#### [AIM OF THE TASK]
When the line containing "OLED pin SCL: A5 -> D11" is found in the data below, copy it and each line after it through the line containing "TEMP1 pin OUT: SCK -> A0", exactly and with no others.

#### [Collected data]
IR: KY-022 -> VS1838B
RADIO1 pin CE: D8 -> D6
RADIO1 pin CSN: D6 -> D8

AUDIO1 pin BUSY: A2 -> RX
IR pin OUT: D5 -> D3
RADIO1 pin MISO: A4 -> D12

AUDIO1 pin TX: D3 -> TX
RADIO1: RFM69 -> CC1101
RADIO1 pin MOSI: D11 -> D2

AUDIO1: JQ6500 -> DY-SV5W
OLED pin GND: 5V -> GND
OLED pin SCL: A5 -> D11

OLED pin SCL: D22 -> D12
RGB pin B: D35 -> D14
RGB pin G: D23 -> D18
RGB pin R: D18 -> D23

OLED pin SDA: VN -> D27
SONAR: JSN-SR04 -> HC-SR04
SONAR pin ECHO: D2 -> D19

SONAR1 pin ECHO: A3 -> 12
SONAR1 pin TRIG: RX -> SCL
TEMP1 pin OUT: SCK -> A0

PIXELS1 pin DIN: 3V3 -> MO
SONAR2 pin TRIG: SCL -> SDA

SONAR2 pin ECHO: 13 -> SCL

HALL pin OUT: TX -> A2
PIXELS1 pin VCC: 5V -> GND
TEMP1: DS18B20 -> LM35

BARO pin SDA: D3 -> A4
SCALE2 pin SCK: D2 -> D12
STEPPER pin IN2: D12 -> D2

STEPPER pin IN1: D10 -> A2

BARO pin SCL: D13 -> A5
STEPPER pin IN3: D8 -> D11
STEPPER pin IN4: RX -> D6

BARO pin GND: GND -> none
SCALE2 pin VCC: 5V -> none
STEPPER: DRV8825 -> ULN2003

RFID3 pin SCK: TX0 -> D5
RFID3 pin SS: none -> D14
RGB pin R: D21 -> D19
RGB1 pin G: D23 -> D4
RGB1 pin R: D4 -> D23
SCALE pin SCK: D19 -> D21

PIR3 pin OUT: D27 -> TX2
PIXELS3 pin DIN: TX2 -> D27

#### [WORKED SOLUTION]
OLED pin SCL: A5 -> D11

OLED pin SCL: D22 -> D12
RGB pin B: D35 -> D14
RGB pin G: D23 -> D18
RGB pin R: D18 -> D23

OLED pin SDA: VN -> D27
SONAR: JSN-SR04 -> HC-SR04
SONAR pin ECHO: D2 -> D19

SONAR1 pin ECHO: A3 -> 12
SONAR1 pin TRIG: RX -> SCL
TEMP1 pin OUT: SCK -> A0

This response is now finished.